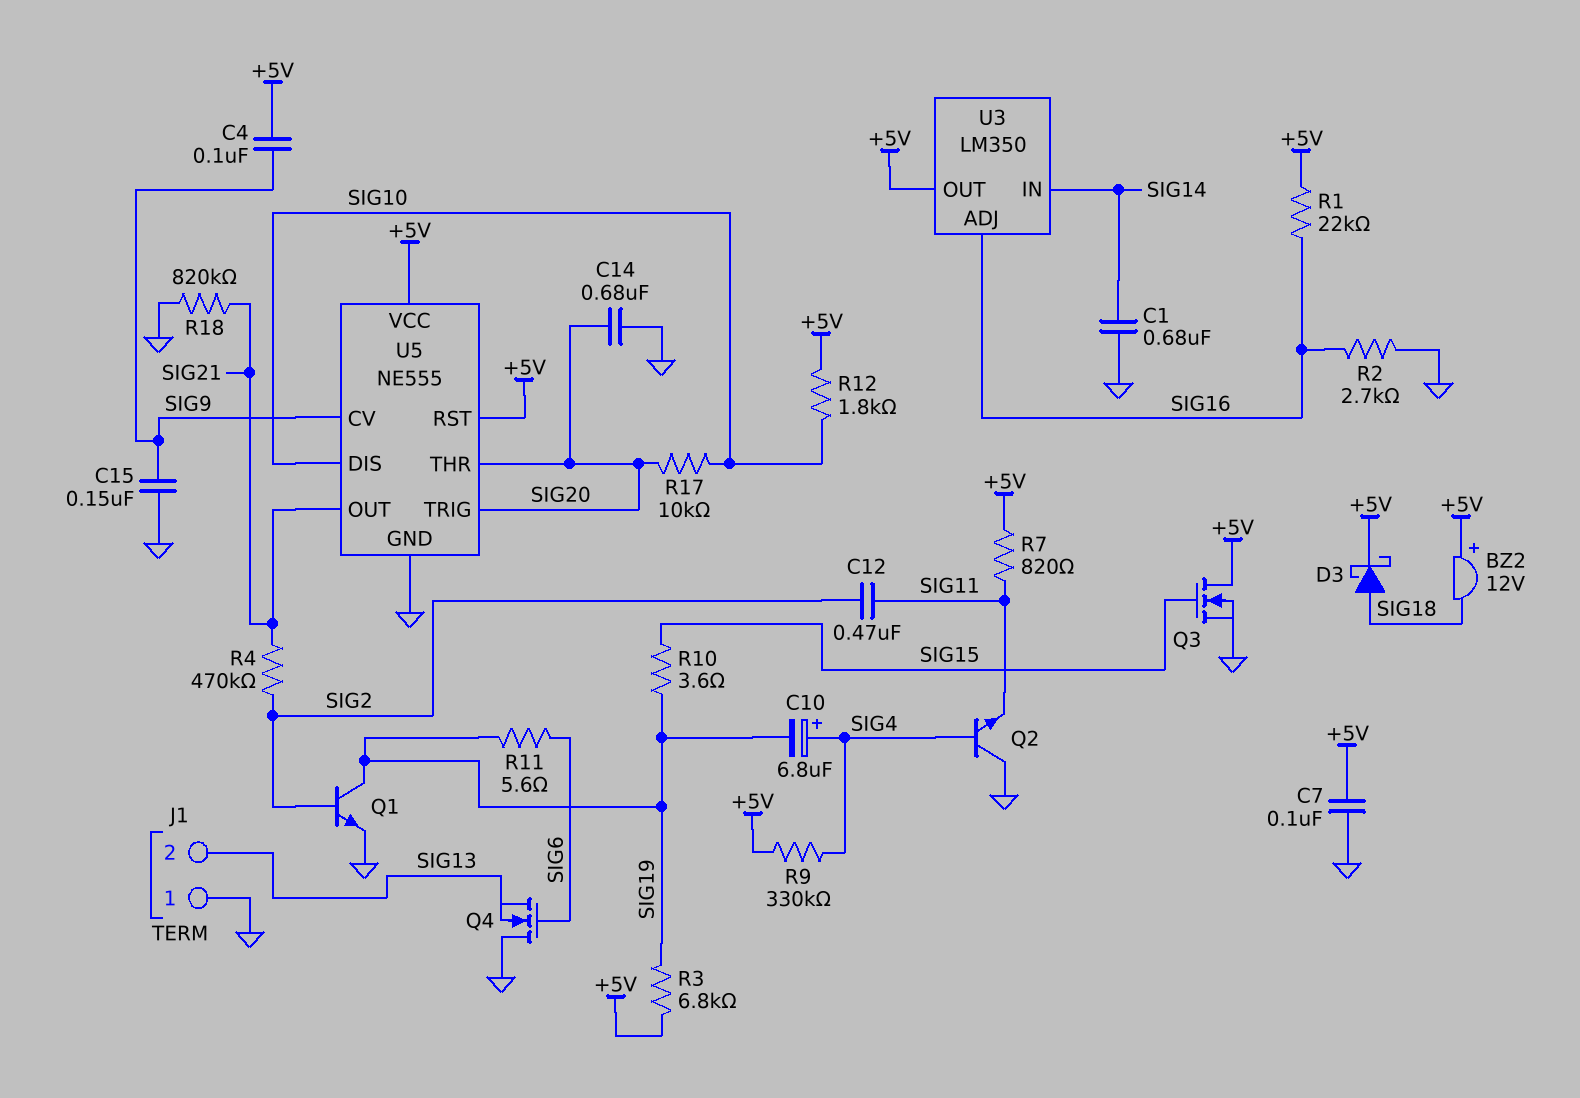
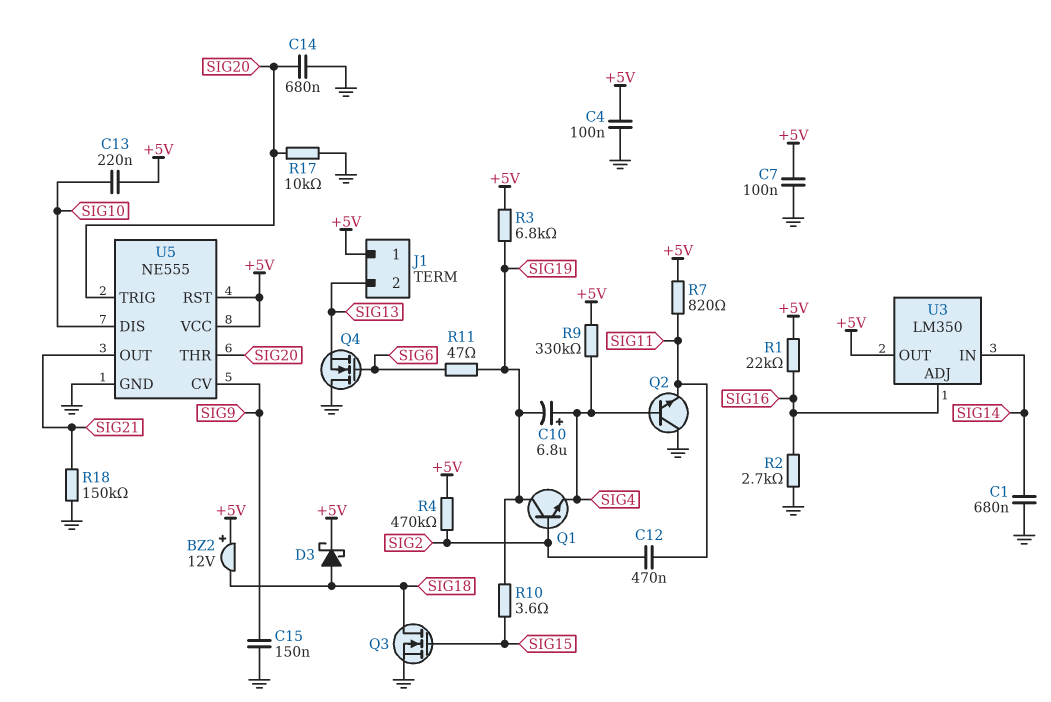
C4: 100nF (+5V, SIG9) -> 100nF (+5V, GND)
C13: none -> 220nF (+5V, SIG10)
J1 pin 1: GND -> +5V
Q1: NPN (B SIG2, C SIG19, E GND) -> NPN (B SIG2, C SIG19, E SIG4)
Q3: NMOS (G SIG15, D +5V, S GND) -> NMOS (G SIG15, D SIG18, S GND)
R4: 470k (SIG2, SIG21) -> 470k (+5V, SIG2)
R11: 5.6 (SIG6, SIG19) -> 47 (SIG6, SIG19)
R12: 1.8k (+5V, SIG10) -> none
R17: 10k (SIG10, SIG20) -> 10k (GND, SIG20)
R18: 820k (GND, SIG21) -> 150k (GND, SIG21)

• _WHAT YOU ARE ASKED TO DO_
Output every record verbatim, skipping images.

• _RESPONSE TO THE TASK_
C4: 100nF (+5V, SIG9) -> 100nF (+5V, GND)
C13: none -> 220nF (+5V, SIG10)
J1 pin 1: GND -> +5V
Q1: NPN (B SIG2, C SIG19, E GND) -> NPN (B SIG2, C SIG19, E SIG4)
Q3: NMOS (G SIG15, D +5V, S GND) -> NMOS (G SIG15, D SIG18, S GND)
R4: 470k (SIG2, SIG21) -> 470k (+5V, SIG2)
R11: 5.6 (SIG6, SIG19) -> 47 (SIG6, SIG19)
R12: 1.8k (+5V, SIG10) -> none
R17: 10k (SIG10, SIG20) -> 10k (GND, SIG20)
R18: 820k (GND, SIG21) -> 150k (GND, SIG21)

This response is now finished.